▶ SUPPLIED DATA:
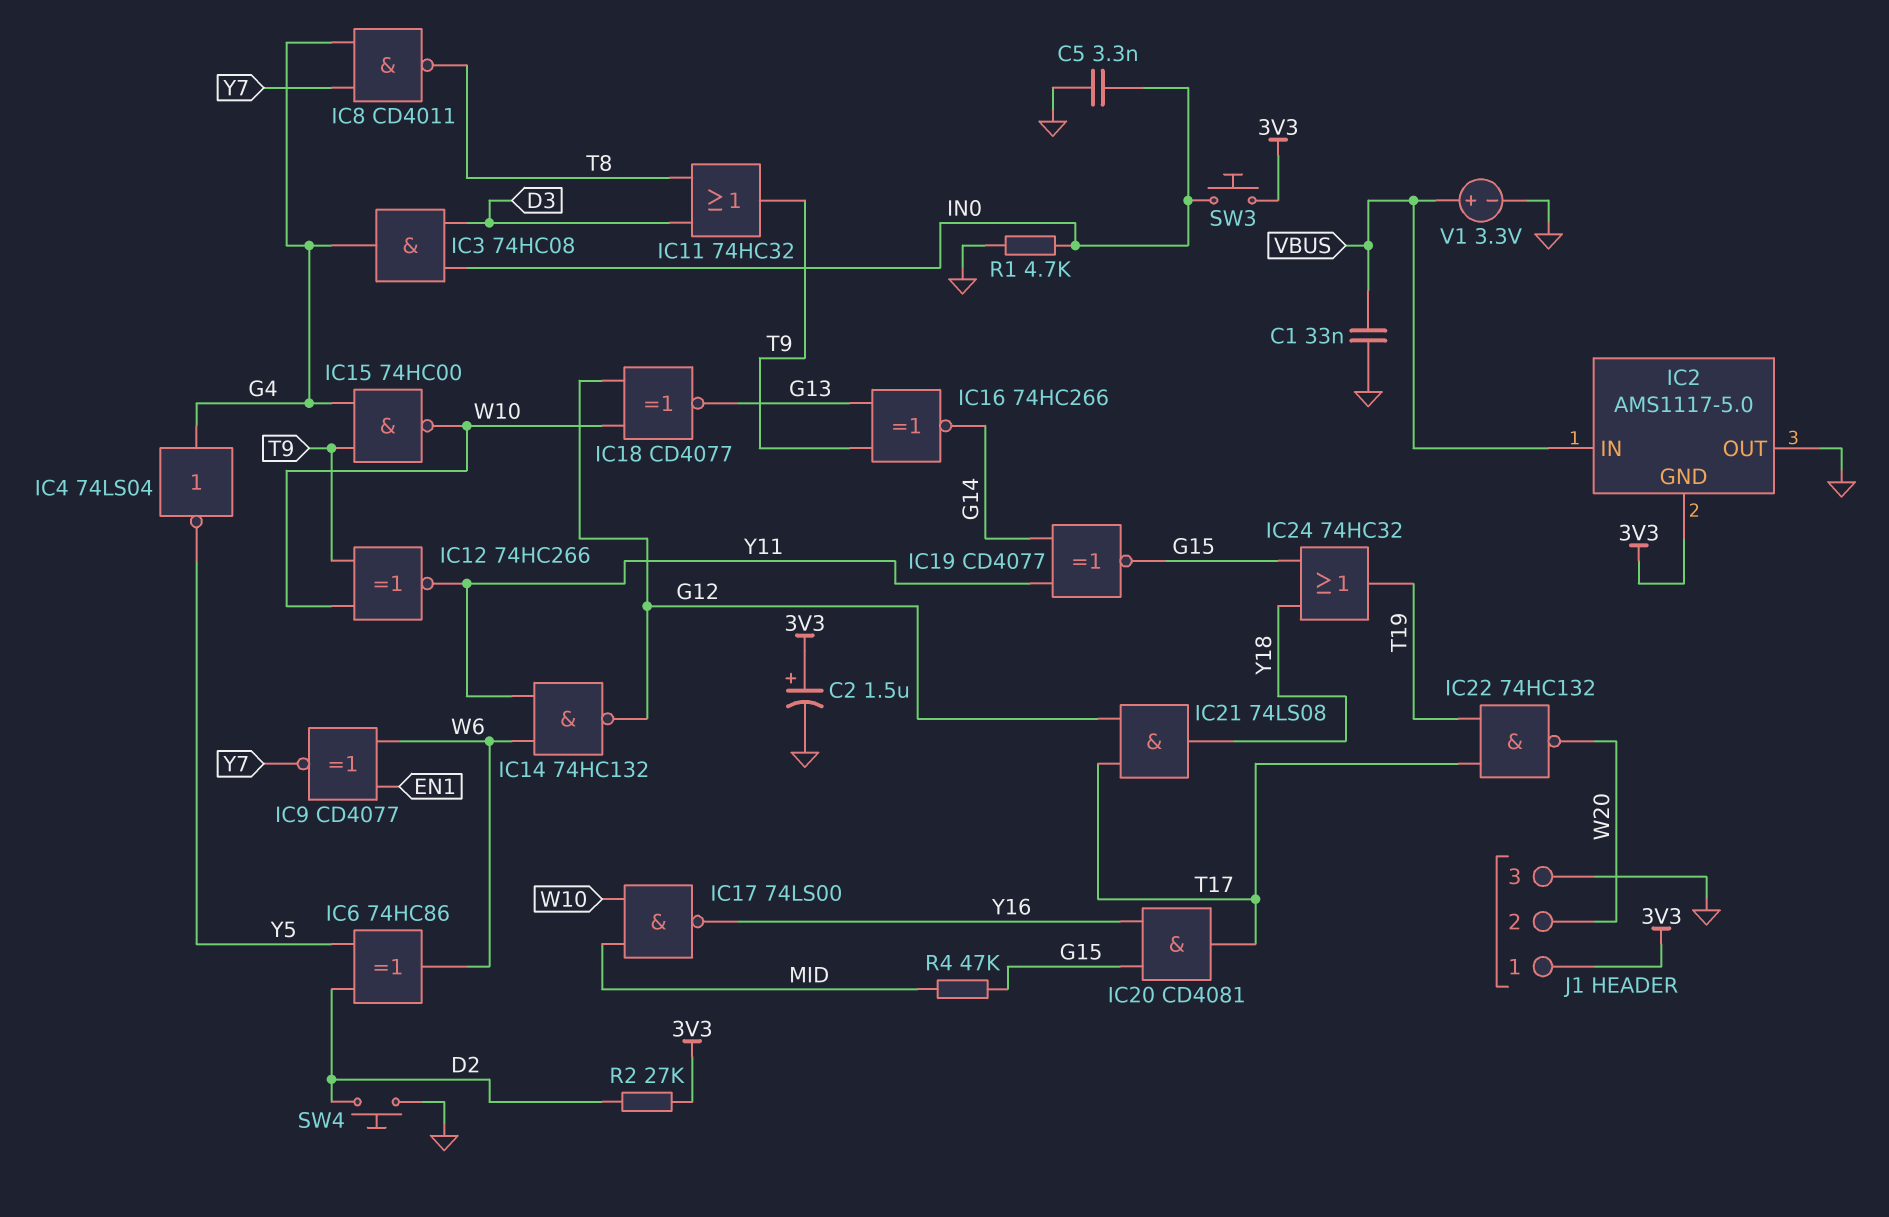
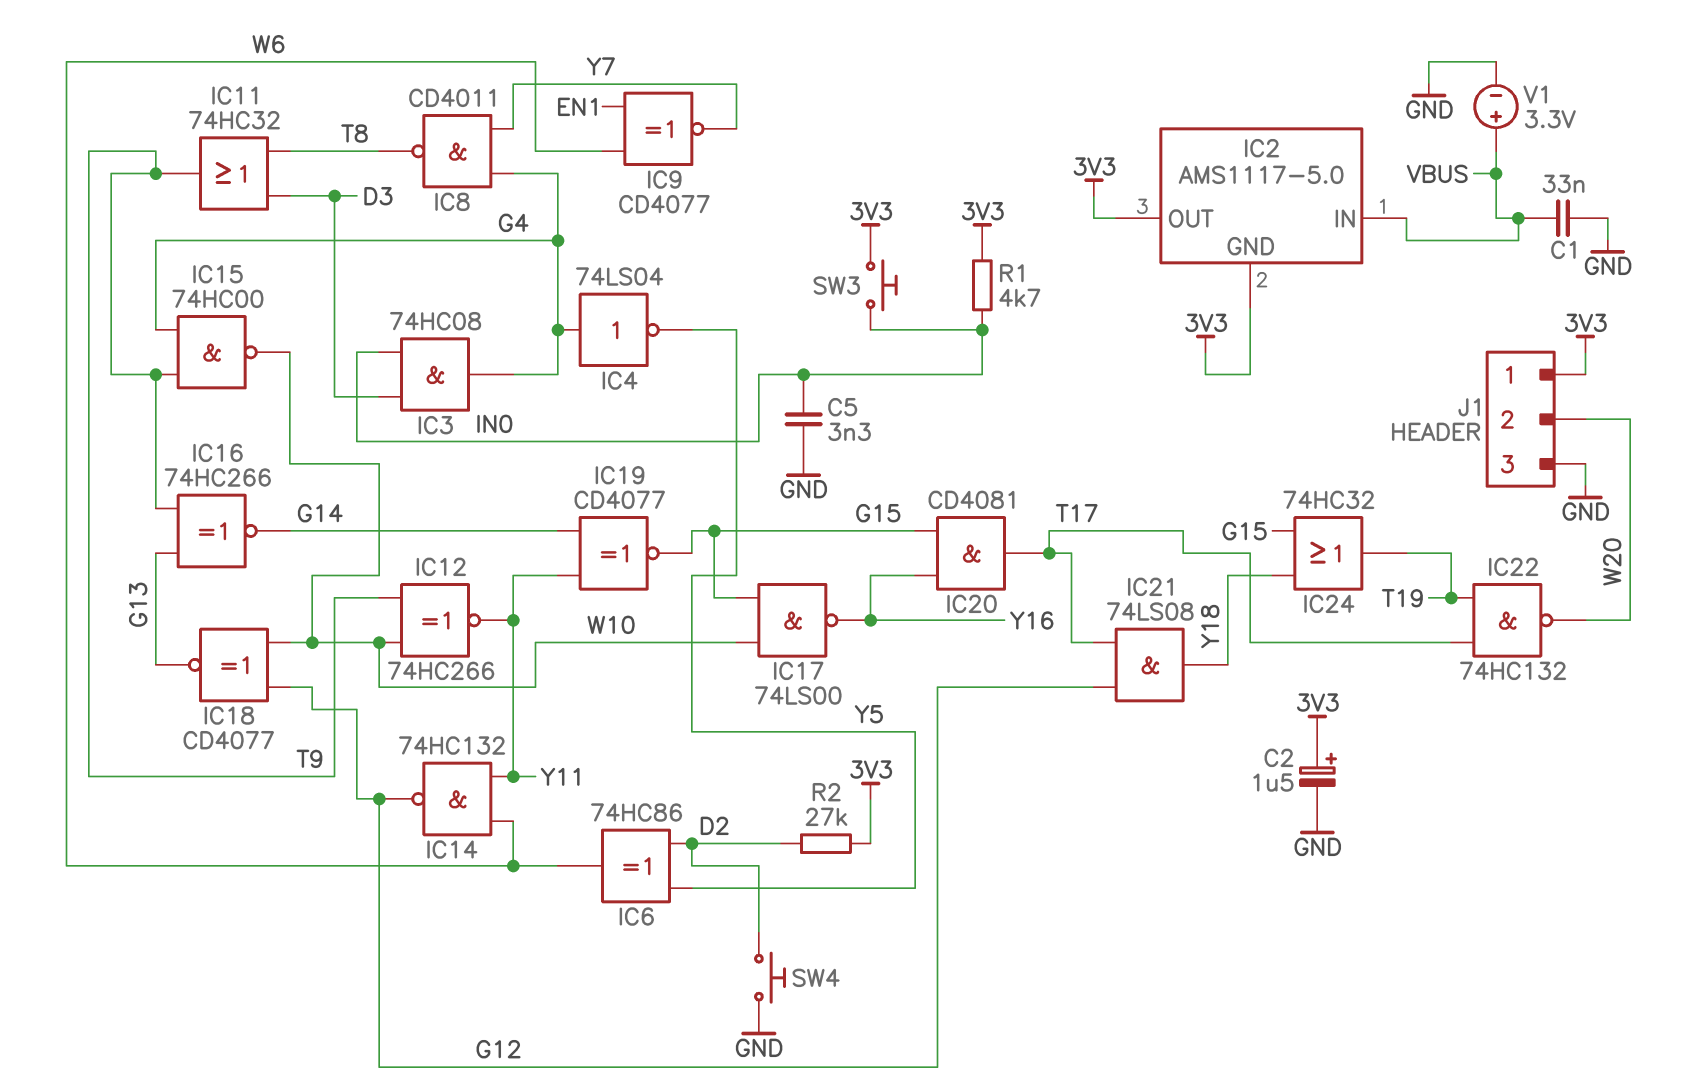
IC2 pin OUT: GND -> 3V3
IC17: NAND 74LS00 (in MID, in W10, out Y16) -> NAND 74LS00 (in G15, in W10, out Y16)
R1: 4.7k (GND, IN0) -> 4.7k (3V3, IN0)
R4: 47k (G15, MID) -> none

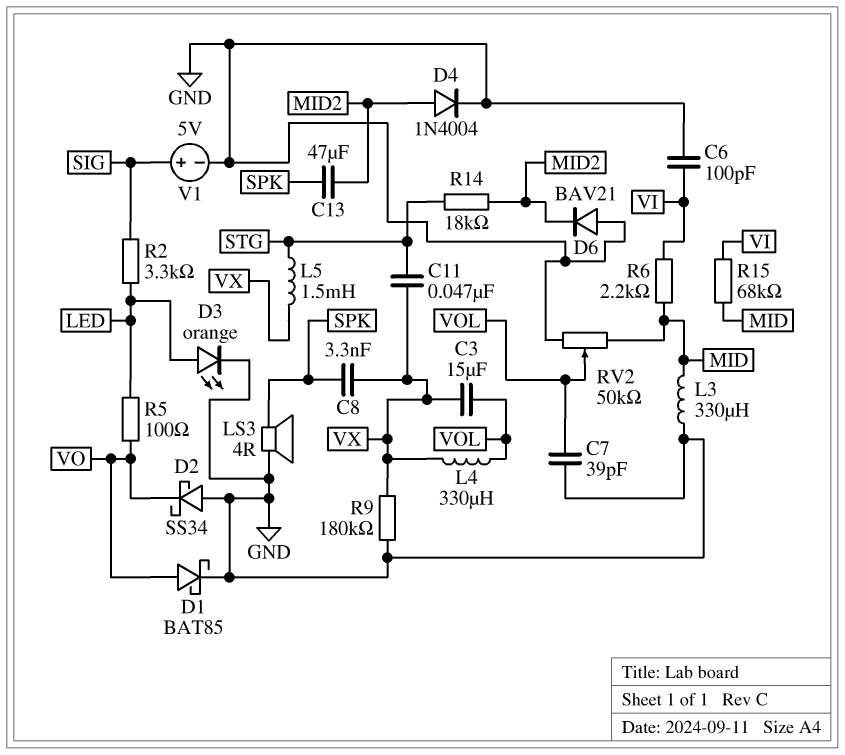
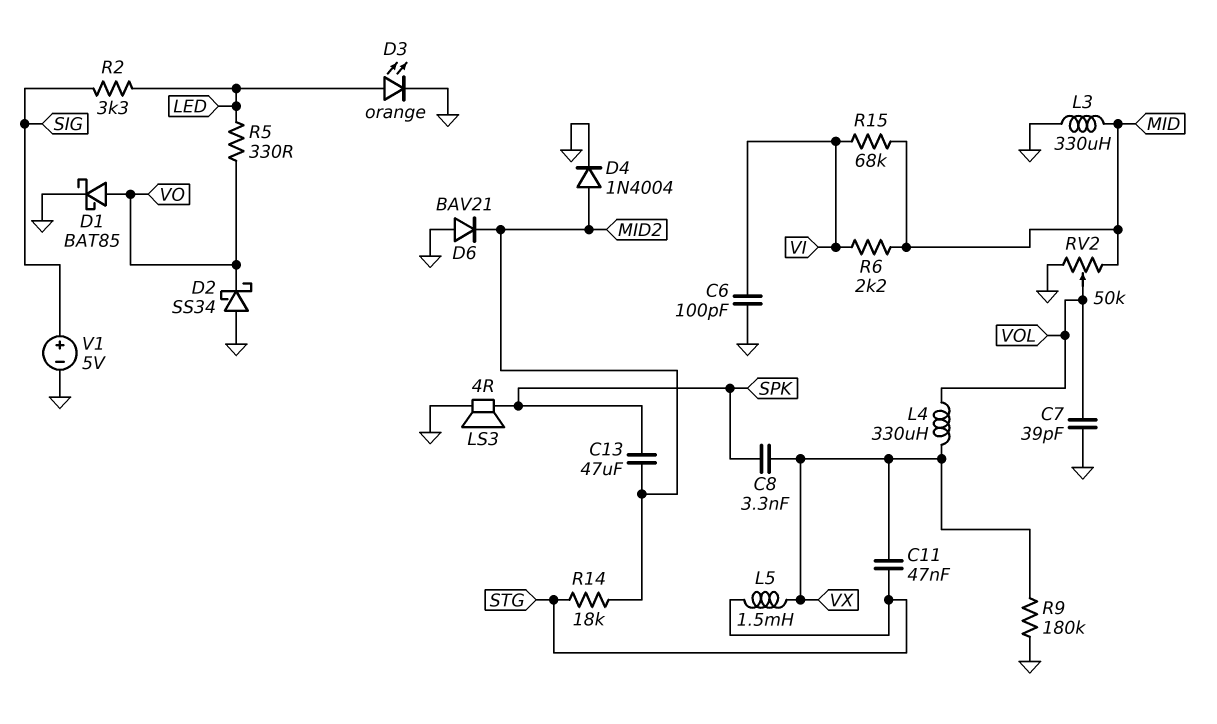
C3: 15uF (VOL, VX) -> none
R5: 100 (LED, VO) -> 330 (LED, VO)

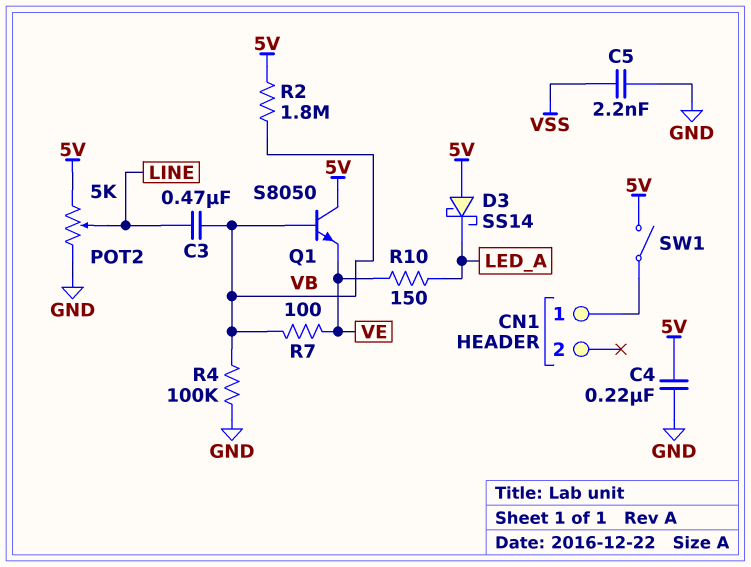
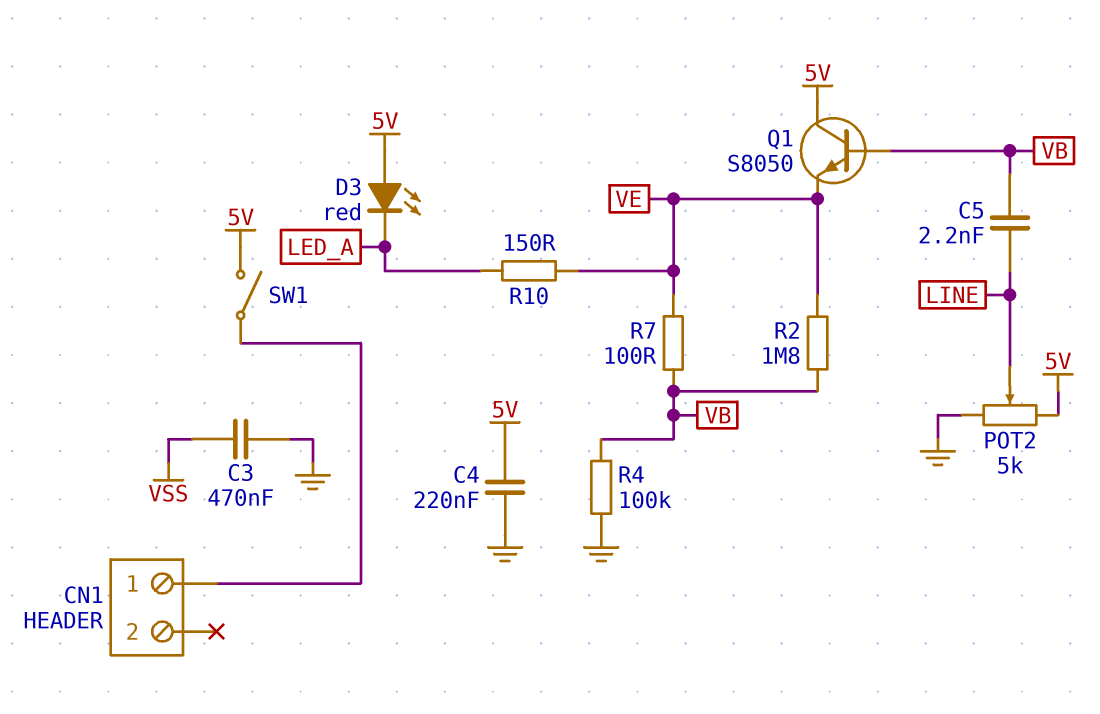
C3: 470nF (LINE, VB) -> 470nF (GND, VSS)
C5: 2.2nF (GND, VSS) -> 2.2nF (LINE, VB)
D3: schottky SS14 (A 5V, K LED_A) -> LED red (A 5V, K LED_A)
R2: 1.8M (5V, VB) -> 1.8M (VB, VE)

▶ EXERCISE GOAL:
If a line in the material above holds "none", copy it.

▶ YOUR RESPONSE:
R4: 47k (G15, MID) -> none
C3: 15uF (VOL, VX) -> none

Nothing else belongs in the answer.